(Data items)
---

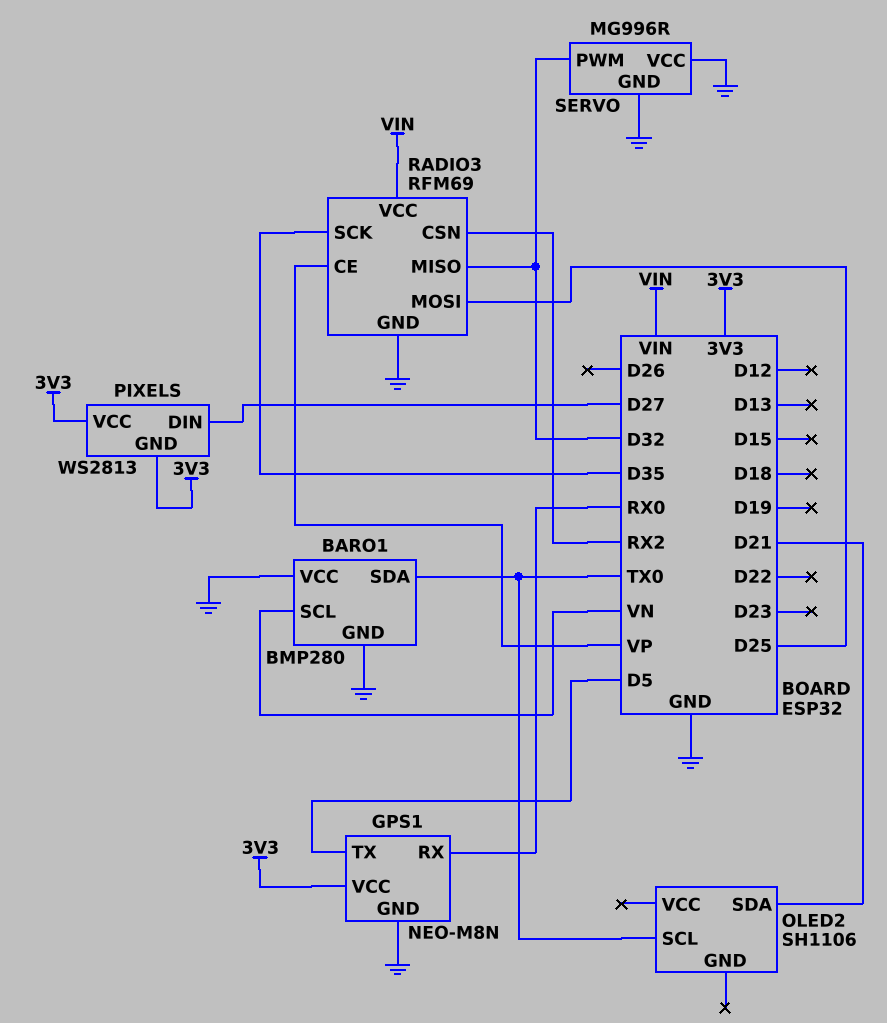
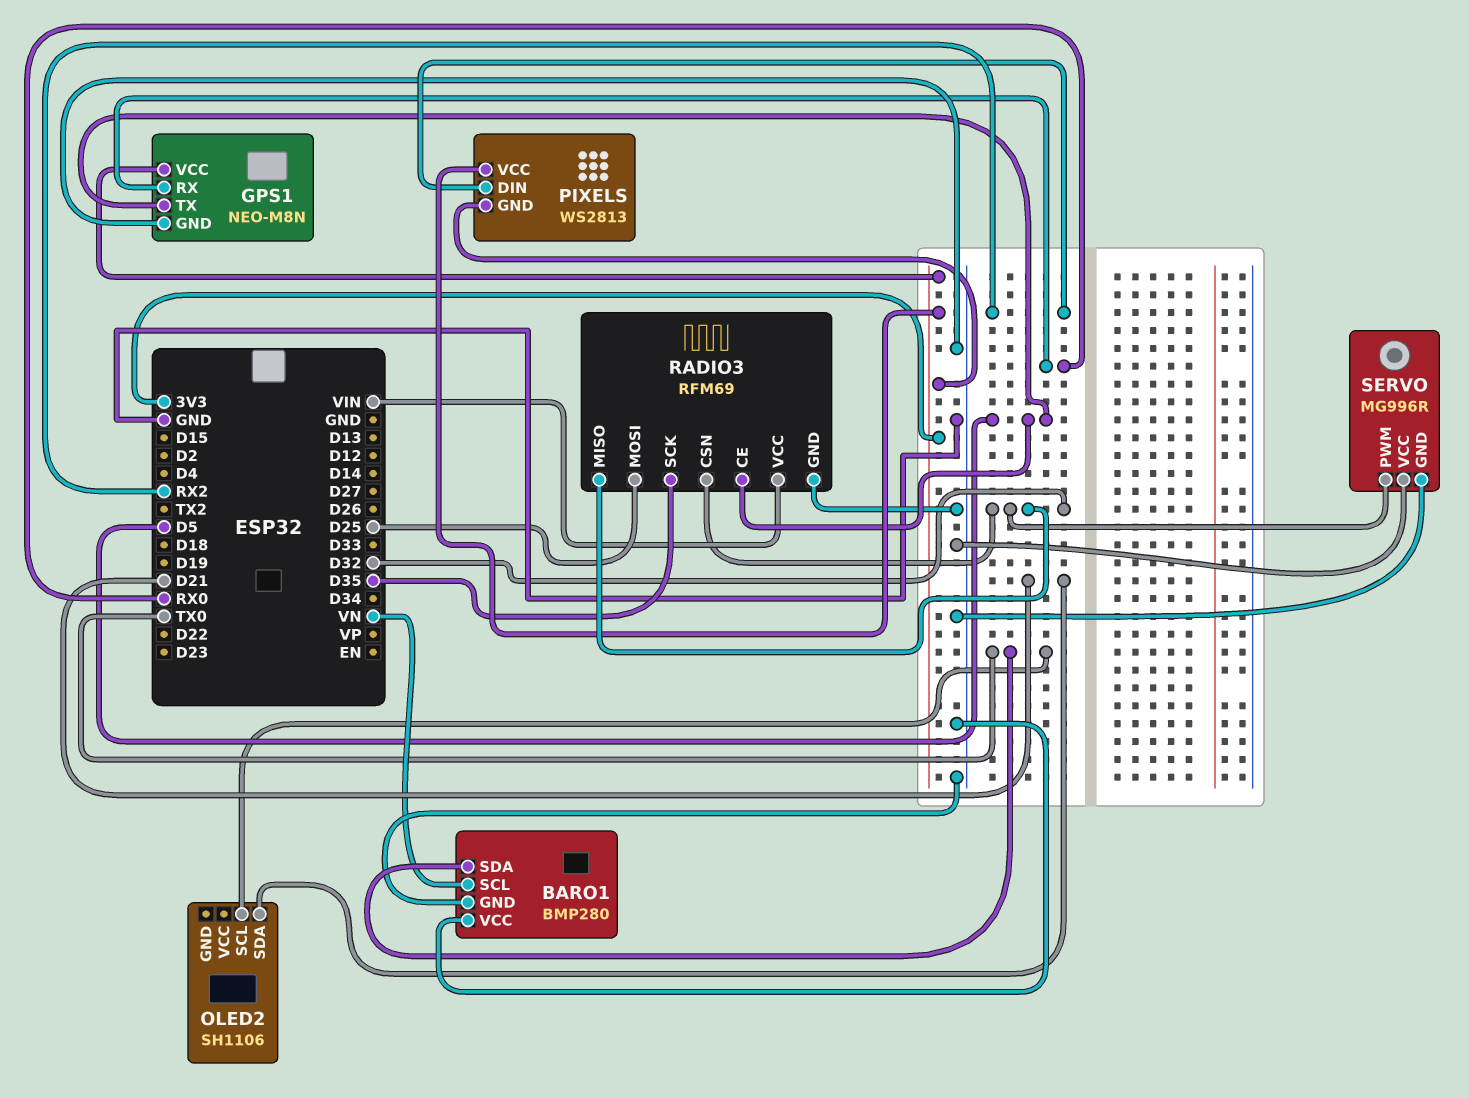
PIXELS pin DIN: D27 -> RX2
RADIO3 pin CE: VP -> D5
RADIO3 pin CSN: RX2 -> D32

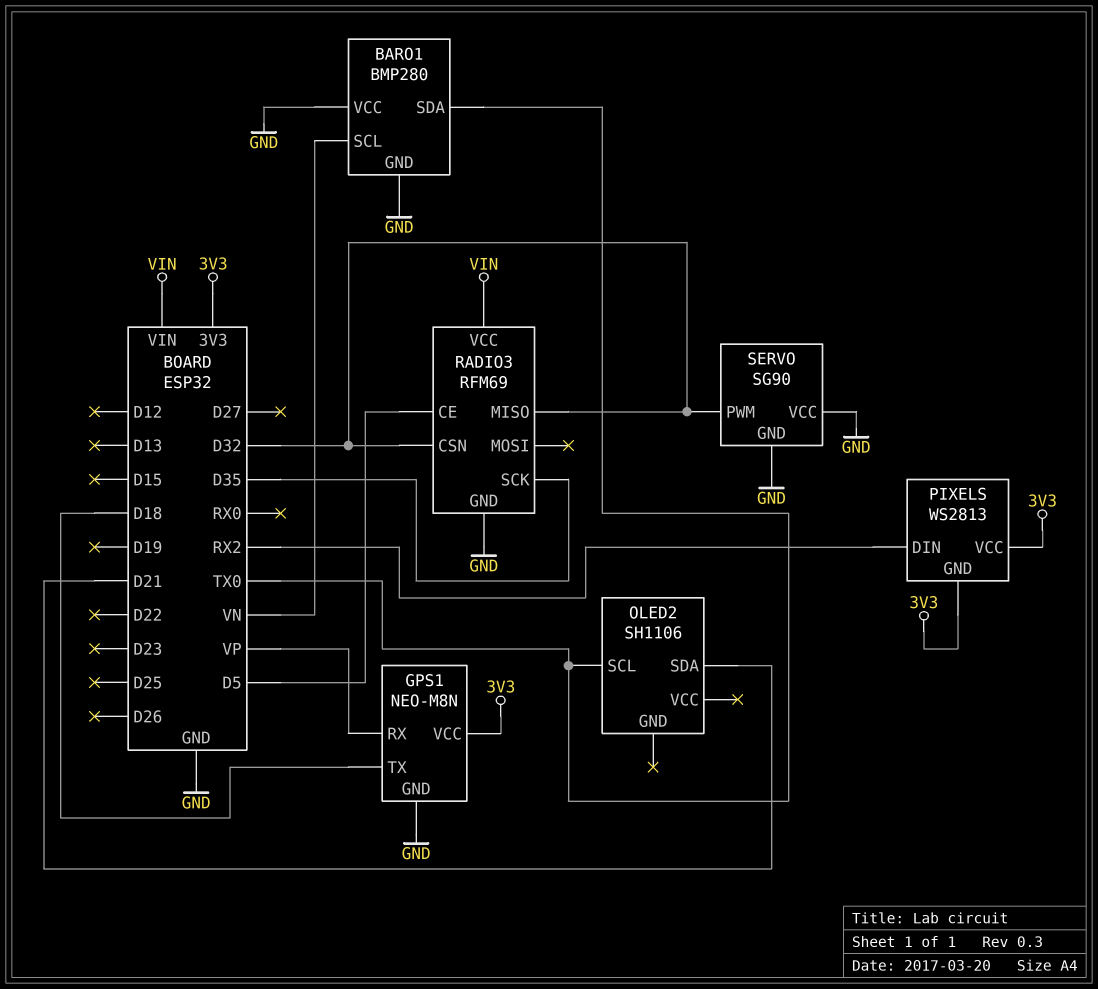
GPS1 pin RX: RX0 -> VP
GPS1 pin TX: D5 -> D18
RADIO3 pin MOSI: D25 -> none
SERVO: MG996R -> SG90

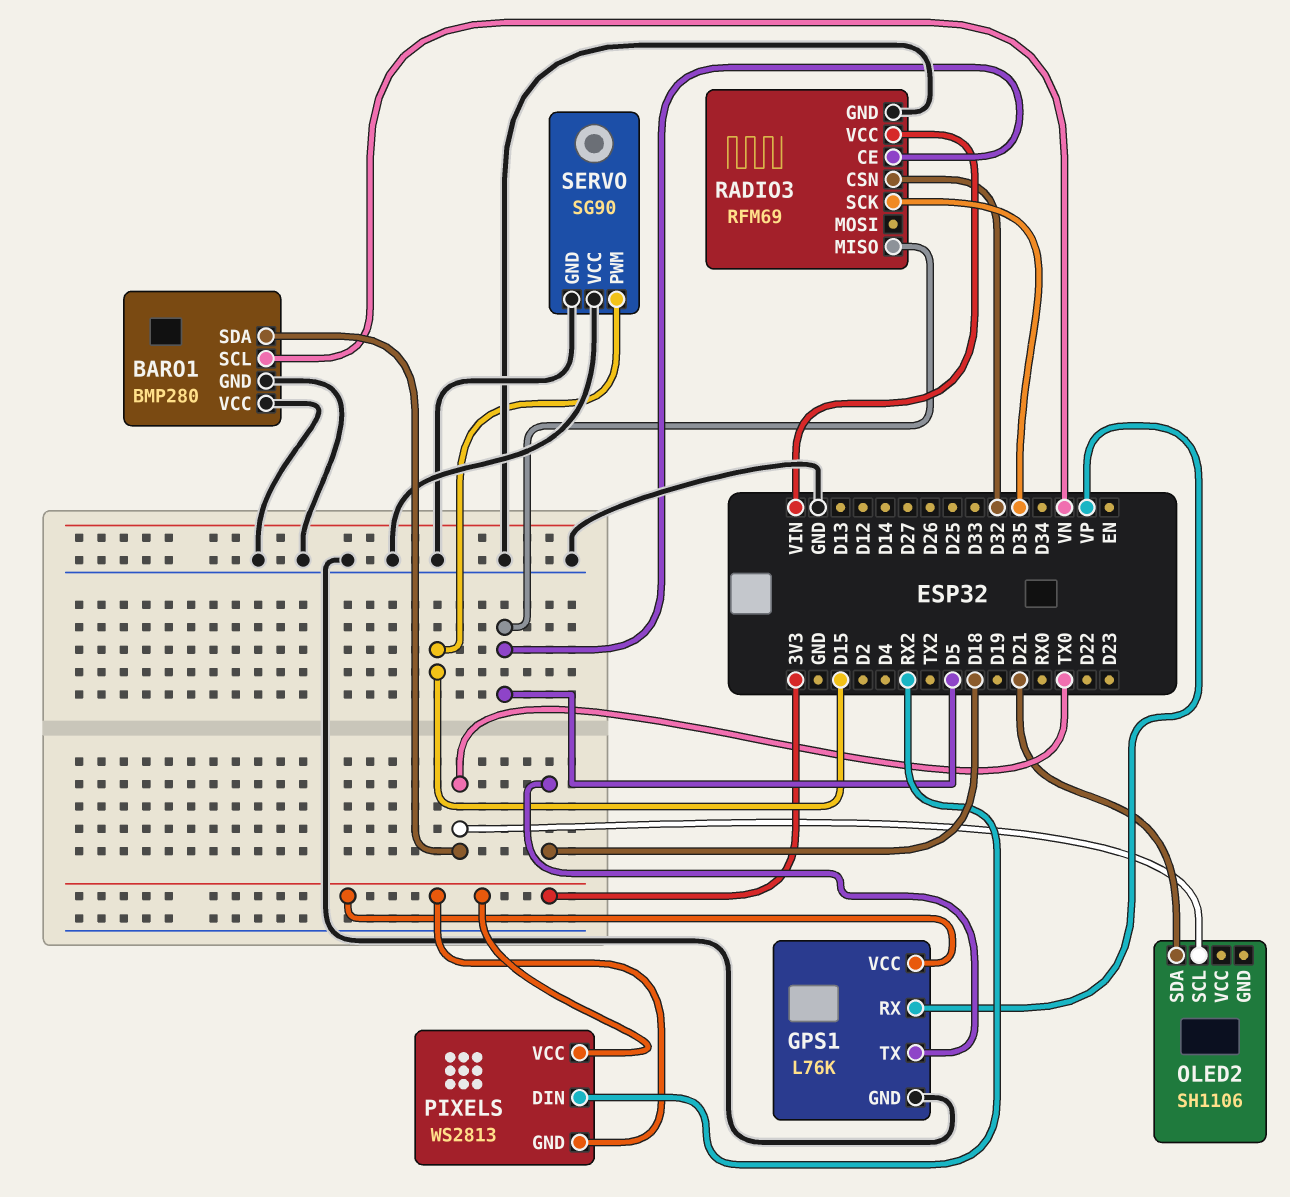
GPS1: NEO-M8N -> L76K
RADIO3 pin MISO: D32 -> D5
SERVO pin PWM: D32 -> D15

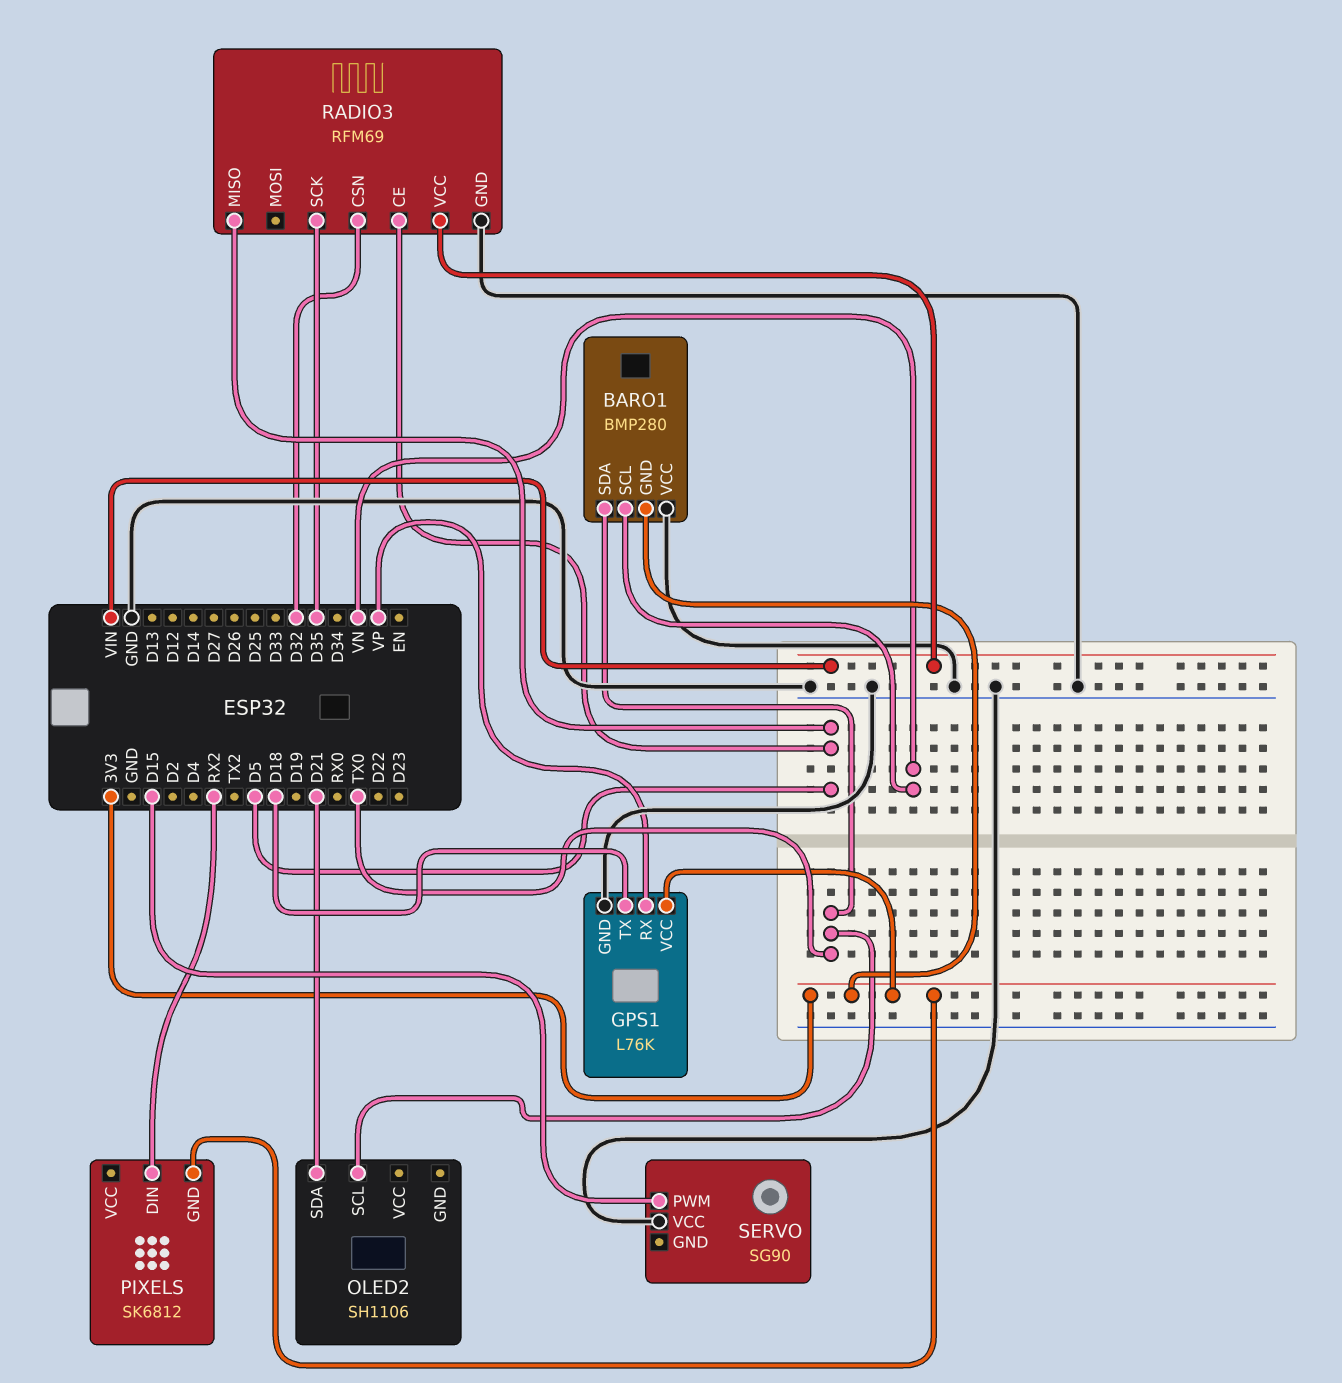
BARO1 pin GND: GND -> 3V3
PIXELS: WS2813 -> SK6812
PIXELS pin VCC: 3V3 -> none
SERVO pin GND: GND -> none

---

Exercise
Every line above should be reproduced exactly, please, with no pictures included.

Output of the exercise
PIXELS pin DIN: D27 -> RX2
RADIO3 pin CE: VP -> D5
RADIO3 pin CSN: RX2 -> D32

GPS1 pin RX: RX0 -> VP
GPS1 pin TX: D5 -> D18
RADIO3 pin MOSI: D25 -> none
SERVO: MG996R -> SG90

GPS1: NEO-M8N -> L76K
RADIO3 pin MISO: D32 -> D5
SERVO pin PWM: D32 -> D15

BARO1 pin GND: GND -> 3V3
PIXELS: WS2813 -> SK6812
PIXELS pin VCC: 3V3 -> none
SERVO pin GND: GND -> none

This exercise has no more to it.